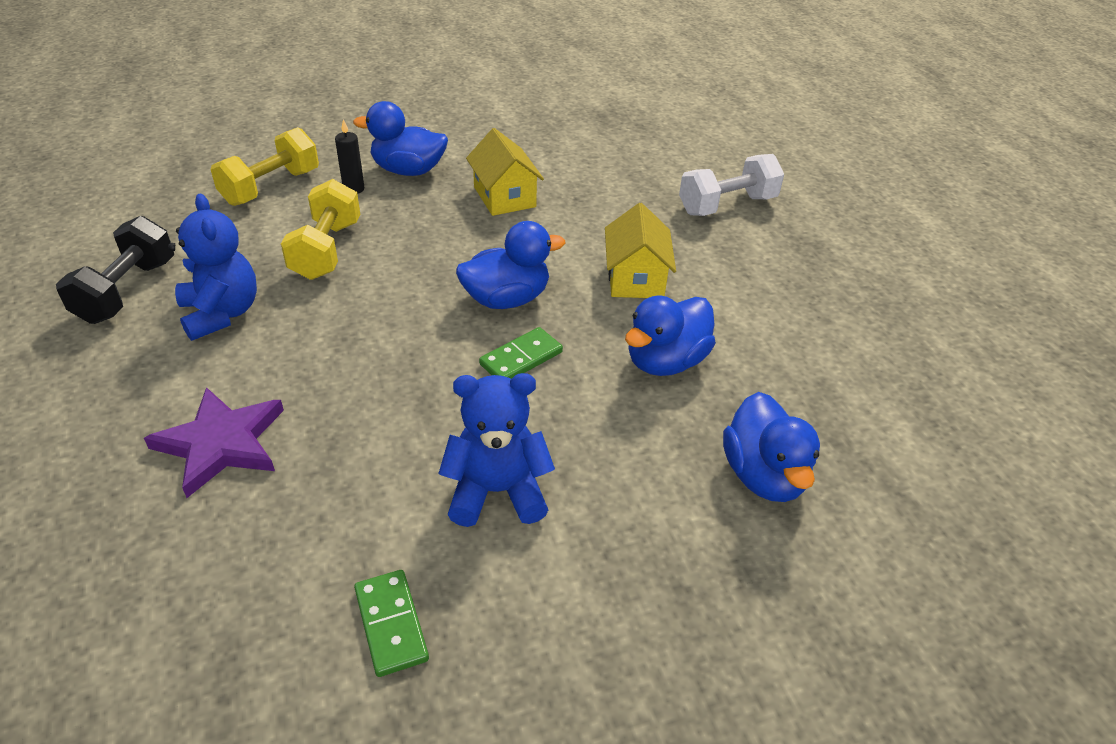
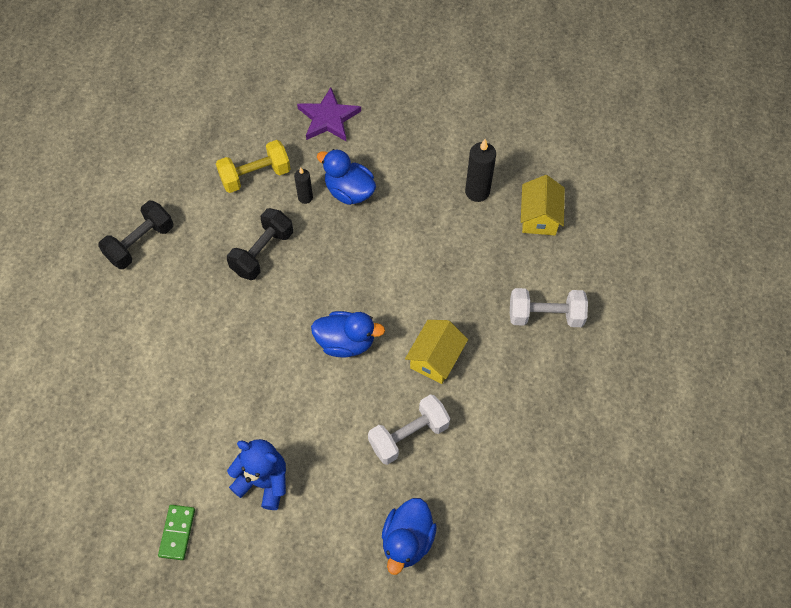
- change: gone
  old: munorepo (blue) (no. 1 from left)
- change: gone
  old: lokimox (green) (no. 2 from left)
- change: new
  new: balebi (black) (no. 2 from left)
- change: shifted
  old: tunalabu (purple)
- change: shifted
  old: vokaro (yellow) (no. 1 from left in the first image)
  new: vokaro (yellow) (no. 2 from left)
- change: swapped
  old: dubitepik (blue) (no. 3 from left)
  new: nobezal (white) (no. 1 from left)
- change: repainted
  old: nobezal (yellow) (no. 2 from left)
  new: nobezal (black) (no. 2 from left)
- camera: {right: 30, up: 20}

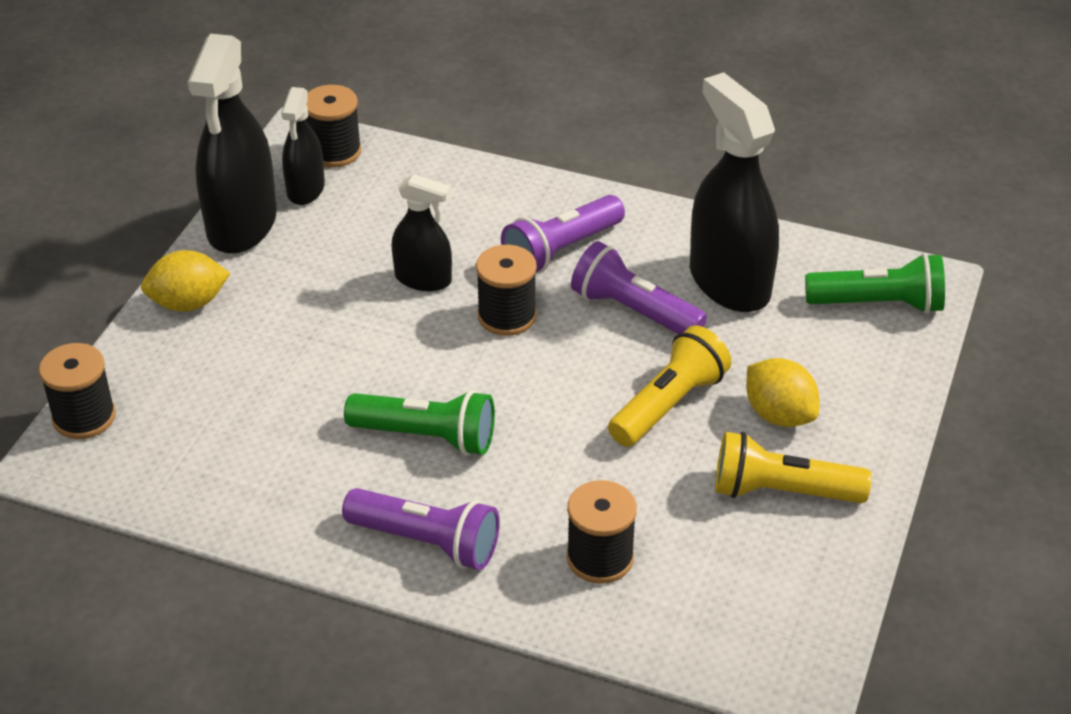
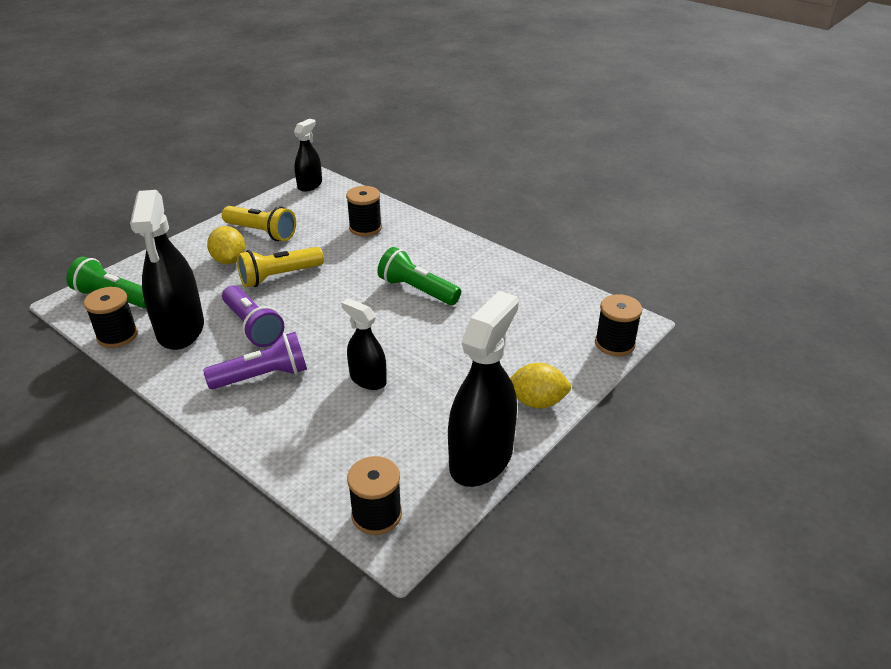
- change: gone
  old: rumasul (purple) (no. 1 from left)
- change: shifted
  old: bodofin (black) (no. 2 from left)
- change: shifted
  old: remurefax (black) (no. 3 from left in the first image)
  new: remurefax (black) (no. 1 from left)
- camera: {right: -160, up: -5}

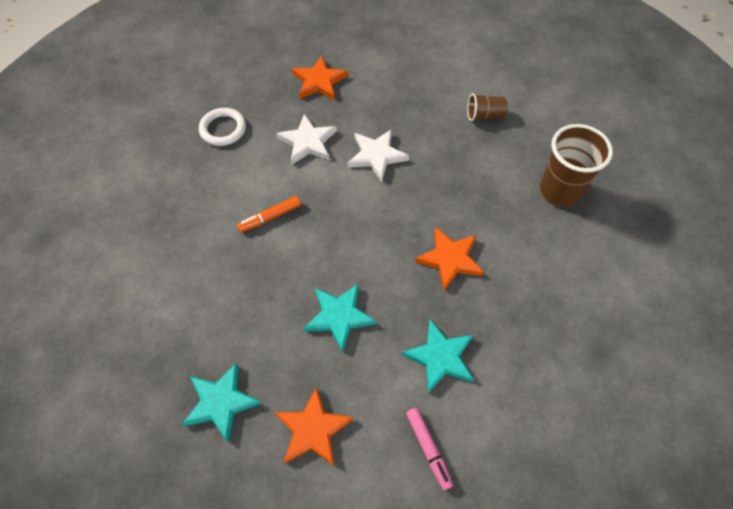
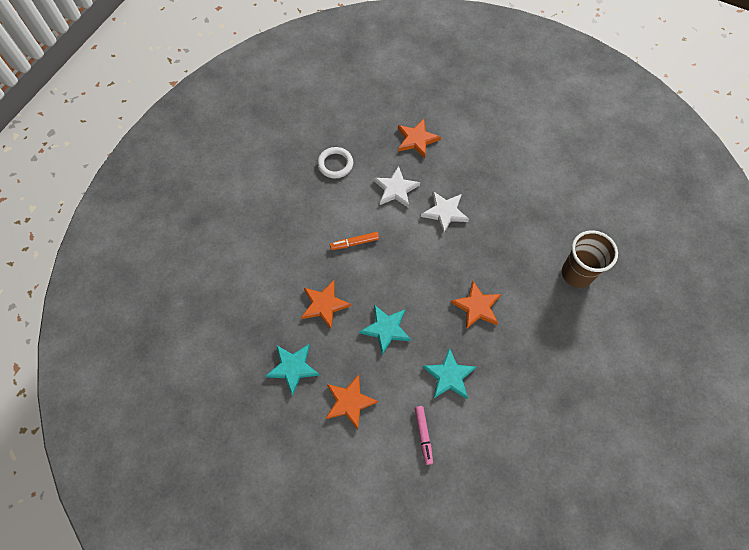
- change: gone
  old: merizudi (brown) (no. 1 from left)
- change: new
  new: tunalabu (orange) (no. 1 from left)
- camera: {right: 15, up: 5}

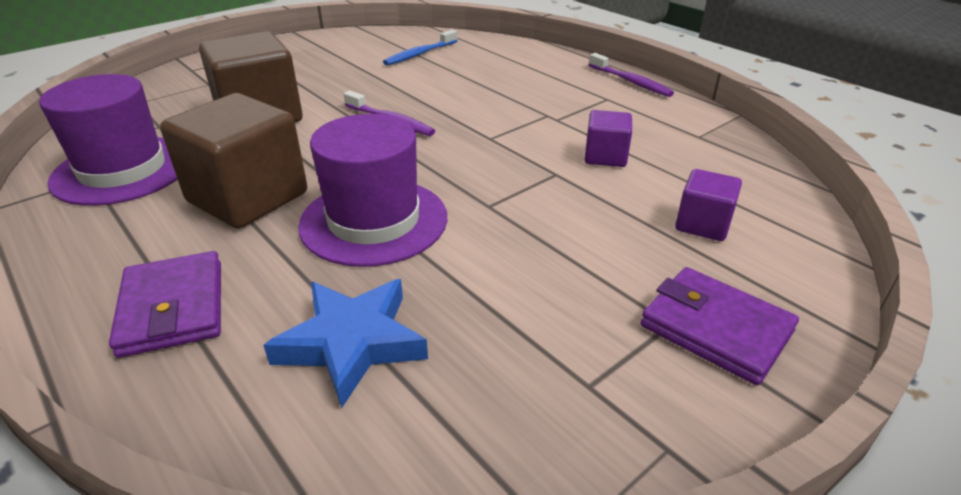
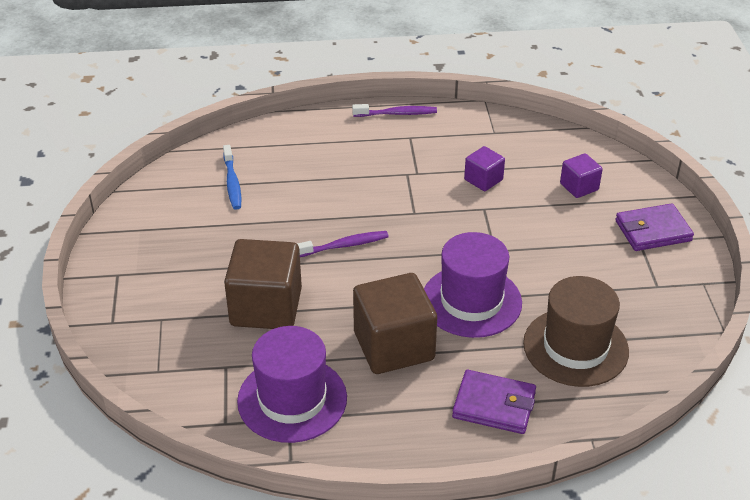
- change: swapped
  old: tunalabu (blue)
  new: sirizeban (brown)
- camera: {right: -55, up: 5}

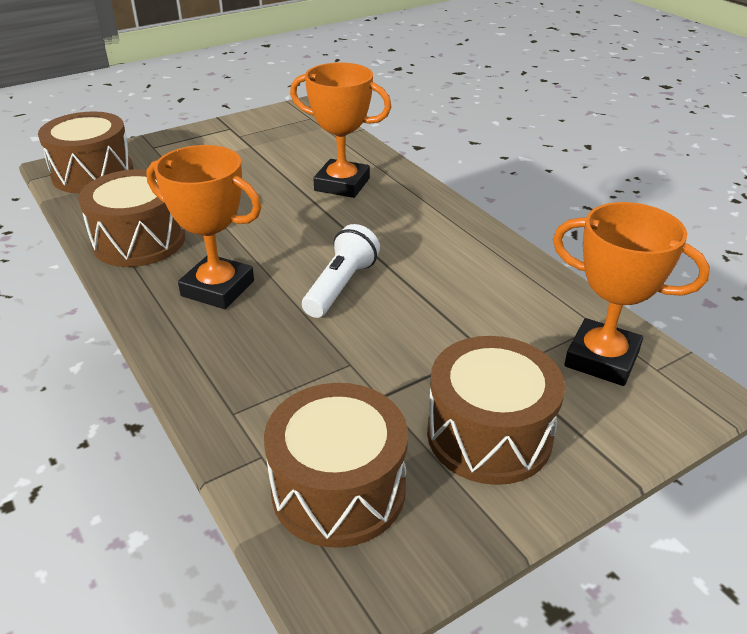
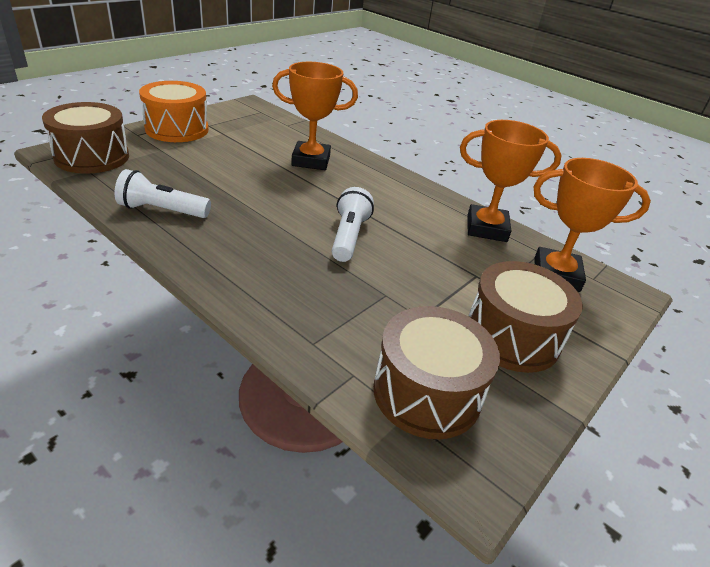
- change: new
  new: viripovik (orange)
- change: shifted
  old: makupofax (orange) (no. 1 from left in the first image)
  new: makupofax (orange) (no. 2 from left)
- change: swapped
  old: viripovik (brown) (no. 2 from left)
  new: rumasul (white) (no. 1 from left)
- camera: {right: -20, up: 0}

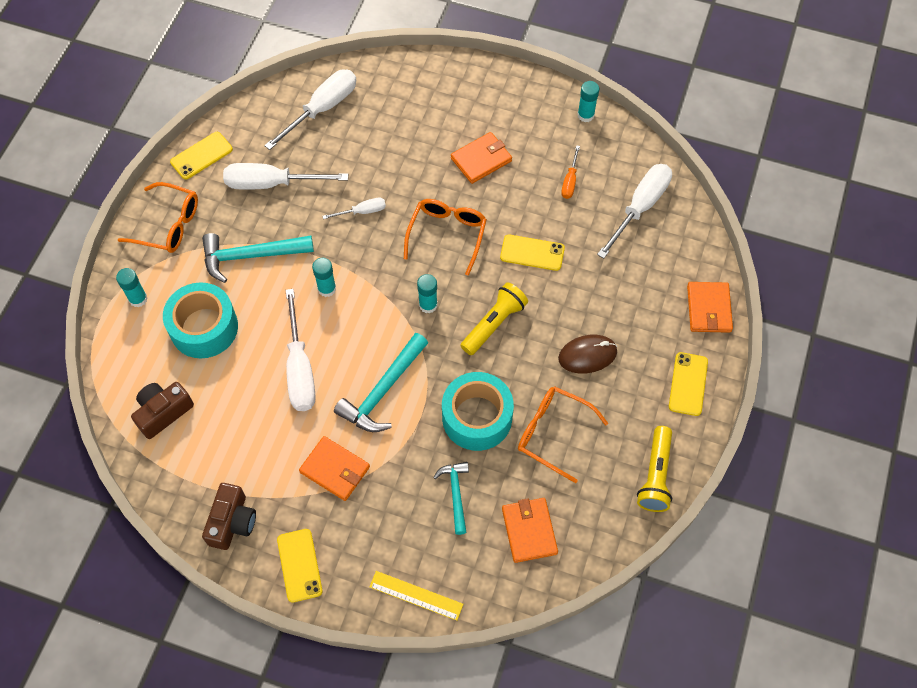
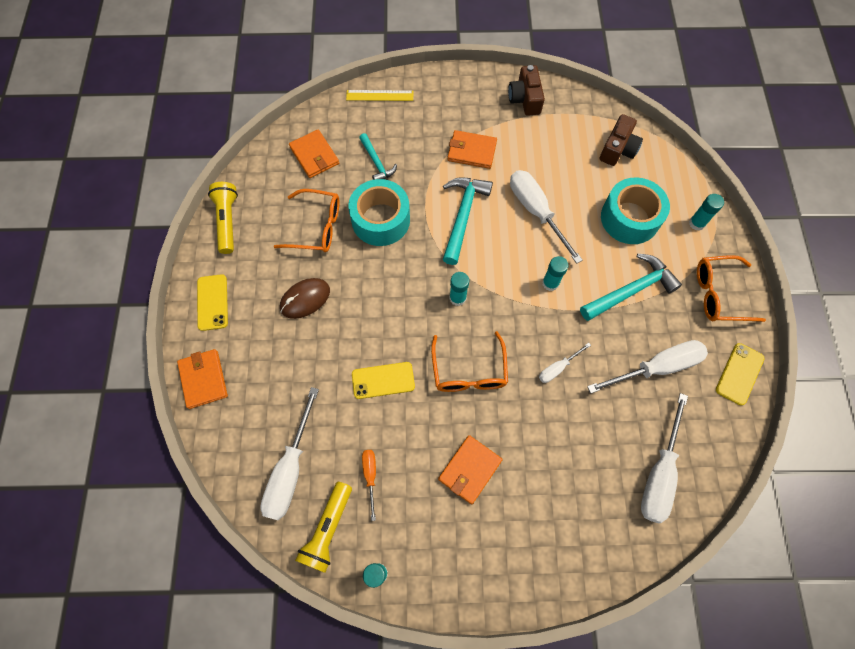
- change: gone
  old: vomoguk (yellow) (no. 2 from left)
- change: shifted
  old: rumasul (yellow) (no. 1 from left in the first image)
  new: rumasul (yellow) (no. 2 from left)
- camera: {right: 160, up: 5}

-------------------------

» WHAT YOU NEED TO DO:
Lines in the material above that include the string "vokaro" should be listed.

» ANSWER TO THIS PROBLEM:
  old: vokaro (yellow) (no. 1 from left in the first image)
  new: vokaro (yellow) (no. 2 from left)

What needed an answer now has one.